## WORK ITEM
Find and copy each line of the records where the string "shoe" shows up.

## DATA UNDER STUDY
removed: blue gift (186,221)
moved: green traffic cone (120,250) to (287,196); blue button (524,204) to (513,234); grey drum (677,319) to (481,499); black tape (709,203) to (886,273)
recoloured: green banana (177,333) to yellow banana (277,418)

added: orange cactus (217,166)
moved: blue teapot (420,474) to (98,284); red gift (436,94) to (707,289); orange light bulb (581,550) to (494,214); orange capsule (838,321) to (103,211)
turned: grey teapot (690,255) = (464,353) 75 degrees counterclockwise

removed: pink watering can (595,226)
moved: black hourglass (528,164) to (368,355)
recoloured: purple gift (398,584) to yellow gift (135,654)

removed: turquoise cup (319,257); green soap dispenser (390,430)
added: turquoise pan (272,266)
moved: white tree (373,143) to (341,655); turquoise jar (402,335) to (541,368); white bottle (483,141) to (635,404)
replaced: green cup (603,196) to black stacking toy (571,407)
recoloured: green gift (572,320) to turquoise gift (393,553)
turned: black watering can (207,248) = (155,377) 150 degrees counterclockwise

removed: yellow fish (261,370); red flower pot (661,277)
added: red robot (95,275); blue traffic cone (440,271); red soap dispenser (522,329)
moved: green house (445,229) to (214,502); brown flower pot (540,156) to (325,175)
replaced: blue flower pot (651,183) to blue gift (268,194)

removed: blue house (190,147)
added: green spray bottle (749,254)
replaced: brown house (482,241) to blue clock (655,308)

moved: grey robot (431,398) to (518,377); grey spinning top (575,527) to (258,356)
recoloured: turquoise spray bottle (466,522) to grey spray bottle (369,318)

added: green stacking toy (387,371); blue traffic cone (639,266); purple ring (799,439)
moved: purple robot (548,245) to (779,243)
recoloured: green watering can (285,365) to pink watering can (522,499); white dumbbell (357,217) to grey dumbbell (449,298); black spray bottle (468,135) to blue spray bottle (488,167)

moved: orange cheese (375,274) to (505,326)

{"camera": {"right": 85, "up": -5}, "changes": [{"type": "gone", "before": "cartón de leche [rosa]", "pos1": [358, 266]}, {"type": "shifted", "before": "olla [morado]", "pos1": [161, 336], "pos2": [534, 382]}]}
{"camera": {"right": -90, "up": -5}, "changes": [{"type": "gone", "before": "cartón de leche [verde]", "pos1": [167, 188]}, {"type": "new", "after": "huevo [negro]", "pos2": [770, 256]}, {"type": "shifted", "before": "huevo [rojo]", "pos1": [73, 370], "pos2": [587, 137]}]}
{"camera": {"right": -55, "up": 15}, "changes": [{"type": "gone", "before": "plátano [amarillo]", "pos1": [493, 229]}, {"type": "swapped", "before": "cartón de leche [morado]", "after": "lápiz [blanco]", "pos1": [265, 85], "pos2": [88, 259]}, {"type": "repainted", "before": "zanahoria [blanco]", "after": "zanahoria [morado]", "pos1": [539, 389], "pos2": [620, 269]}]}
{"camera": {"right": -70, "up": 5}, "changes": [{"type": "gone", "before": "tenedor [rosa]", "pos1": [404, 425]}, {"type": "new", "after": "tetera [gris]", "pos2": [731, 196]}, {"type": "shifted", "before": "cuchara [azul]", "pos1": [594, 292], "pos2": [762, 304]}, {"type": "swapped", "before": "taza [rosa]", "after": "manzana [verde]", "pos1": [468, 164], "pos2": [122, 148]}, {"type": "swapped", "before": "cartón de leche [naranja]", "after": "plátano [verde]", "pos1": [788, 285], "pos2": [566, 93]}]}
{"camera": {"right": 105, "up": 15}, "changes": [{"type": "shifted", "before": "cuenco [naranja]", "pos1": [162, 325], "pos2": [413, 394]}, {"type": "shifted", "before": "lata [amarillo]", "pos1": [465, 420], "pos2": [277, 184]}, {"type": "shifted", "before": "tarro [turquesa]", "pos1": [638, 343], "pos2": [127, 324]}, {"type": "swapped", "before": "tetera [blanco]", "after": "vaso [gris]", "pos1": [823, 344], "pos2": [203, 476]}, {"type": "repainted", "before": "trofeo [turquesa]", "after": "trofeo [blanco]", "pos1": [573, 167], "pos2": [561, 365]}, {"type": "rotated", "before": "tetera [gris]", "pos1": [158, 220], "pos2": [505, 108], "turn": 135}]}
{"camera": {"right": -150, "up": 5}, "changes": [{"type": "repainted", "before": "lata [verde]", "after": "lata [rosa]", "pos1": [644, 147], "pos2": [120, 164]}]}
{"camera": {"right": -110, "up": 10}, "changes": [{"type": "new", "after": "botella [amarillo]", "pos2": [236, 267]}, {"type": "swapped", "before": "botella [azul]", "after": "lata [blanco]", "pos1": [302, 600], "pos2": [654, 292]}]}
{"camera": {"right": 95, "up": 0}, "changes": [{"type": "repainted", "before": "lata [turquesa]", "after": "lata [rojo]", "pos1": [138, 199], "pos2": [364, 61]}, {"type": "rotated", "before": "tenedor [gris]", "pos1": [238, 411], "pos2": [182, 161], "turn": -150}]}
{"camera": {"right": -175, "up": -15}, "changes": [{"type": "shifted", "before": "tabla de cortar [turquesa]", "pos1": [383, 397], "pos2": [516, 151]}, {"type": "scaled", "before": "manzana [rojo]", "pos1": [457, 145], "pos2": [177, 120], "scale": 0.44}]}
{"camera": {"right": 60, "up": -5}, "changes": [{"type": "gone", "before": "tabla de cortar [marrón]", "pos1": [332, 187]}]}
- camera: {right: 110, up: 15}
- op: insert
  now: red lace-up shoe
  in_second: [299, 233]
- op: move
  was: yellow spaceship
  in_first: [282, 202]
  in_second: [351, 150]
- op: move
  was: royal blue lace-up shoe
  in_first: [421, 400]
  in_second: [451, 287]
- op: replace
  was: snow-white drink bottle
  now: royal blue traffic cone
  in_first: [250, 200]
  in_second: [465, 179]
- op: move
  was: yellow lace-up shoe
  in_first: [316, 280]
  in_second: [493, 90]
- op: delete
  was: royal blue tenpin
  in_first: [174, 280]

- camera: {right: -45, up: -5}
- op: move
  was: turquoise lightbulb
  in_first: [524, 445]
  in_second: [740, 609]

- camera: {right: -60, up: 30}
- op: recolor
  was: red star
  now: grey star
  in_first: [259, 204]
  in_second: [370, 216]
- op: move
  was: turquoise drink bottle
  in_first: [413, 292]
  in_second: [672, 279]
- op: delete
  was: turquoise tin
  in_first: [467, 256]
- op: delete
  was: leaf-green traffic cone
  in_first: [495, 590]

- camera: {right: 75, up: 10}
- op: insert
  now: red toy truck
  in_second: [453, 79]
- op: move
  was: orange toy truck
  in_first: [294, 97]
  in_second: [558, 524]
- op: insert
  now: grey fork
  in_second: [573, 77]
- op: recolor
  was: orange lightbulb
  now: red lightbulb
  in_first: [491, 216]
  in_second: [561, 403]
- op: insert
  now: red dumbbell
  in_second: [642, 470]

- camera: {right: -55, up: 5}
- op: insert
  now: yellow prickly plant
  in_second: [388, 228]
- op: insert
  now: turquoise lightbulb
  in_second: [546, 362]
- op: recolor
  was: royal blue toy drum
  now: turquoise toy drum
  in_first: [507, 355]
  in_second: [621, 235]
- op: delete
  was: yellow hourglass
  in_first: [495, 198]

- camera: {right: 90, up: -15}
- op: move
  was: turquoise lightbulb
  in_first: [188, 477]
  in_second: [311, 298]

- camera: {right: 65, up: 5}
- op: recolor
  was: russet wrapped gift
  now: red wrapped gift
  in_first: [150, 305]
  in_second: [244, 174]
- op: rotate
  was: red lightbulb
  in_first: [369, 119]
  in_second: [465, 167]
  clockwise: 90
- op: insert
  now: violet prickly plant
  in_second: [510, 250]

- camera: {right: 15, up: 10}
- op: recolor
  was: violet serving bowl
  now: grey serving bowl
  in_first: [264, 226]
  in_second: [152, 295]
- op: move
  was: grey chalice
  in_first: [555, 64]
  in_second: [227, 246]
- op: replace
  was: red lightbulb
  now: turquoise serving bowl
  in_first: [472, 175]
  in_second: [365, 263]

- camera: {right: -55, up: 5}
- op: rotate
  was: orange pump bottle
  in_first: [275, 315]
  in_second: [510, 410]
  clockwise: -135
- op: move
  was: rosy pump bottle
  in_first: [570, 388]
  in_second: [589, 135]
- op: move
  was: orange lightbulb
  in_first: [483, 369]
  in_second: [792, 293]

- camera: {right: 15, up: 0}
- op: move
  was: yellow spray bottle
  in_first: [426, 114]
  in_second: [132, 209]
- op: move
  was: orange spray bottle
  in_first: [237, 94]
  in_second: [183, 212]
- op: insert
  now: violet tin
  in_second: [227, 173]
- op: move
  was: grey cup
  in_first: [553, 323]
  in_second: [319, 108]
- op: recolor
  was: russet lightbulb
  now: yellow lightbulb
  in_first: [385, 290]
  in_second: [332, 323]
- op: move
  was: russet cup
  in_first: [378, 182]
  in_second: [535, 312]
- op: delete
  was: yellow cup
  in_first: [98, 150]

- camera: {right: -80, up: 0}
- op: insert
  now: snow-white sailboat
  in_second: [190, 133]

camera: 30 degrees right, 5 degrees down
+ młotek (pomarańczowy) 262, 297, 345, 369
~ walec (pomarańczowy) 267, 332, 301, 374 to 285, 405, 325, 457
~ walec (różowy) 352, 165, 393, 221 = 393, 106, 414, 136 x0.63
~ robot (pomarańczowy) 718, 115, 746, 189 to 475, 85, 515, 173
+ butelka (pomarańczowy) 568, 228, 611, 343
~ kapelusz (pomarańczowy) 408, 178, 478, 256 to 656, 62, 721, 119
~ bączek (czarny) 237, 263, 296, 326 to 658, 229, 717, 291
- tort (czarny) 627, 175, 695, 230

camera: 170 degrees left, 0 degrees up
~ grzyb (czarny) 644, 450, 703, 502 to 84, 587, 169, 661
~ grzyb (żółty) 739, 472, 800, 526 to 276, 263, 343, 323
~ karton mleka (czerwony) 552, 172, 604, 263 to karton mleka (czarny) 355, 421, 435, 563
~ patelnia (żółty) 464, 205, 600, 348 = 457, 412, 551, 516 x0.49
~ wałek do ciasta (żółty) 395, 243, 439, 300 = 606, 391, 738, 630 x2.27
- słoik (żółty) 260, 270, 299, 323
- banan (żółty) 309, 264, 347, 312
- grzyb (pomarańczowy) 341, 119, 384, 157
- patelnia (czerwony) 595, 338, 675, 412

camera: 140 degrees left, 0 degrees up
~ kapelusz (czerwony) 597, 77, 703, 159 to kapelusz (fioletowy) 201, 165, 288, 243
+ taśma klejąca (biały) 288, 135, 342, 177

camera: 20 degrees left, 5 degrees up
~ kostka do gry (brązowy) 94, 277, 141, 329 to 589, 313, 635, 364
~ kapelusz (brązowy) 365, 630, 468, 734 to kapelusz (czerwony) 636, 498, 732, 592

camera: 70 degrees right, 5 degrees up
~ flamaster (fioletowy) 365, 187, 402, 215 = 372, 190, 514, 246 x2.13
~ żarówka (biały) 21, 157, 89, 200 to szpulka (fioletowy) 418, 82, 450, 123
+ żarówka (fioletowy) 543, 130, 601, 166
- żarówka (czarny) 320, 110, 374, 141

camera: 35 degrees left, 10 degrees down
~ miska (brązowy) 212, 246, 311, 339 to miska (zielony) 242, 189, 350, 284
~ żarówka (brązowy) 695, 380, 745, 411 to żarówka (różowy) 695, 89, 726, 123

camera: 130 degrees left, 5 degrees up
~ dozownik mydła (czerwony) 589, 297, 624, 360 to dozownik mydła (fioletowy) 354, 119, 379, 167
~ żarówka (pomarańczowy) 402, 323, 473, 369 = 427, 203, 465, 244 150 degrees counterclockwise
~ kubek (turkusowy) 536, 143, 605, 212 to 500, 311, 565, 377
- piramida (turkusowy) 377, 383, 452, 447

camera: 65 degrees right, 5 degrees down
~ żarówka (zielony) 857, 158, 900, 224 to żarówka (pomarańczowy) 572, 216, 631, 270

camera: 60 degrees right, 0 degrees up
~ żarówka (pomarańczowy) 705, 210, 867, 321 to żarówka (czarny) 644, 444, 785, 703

## YOUR SOLUTION
  now: red lace-up shoe
  was: royal blue lace-up shoe
  was: yellow lace-up shoe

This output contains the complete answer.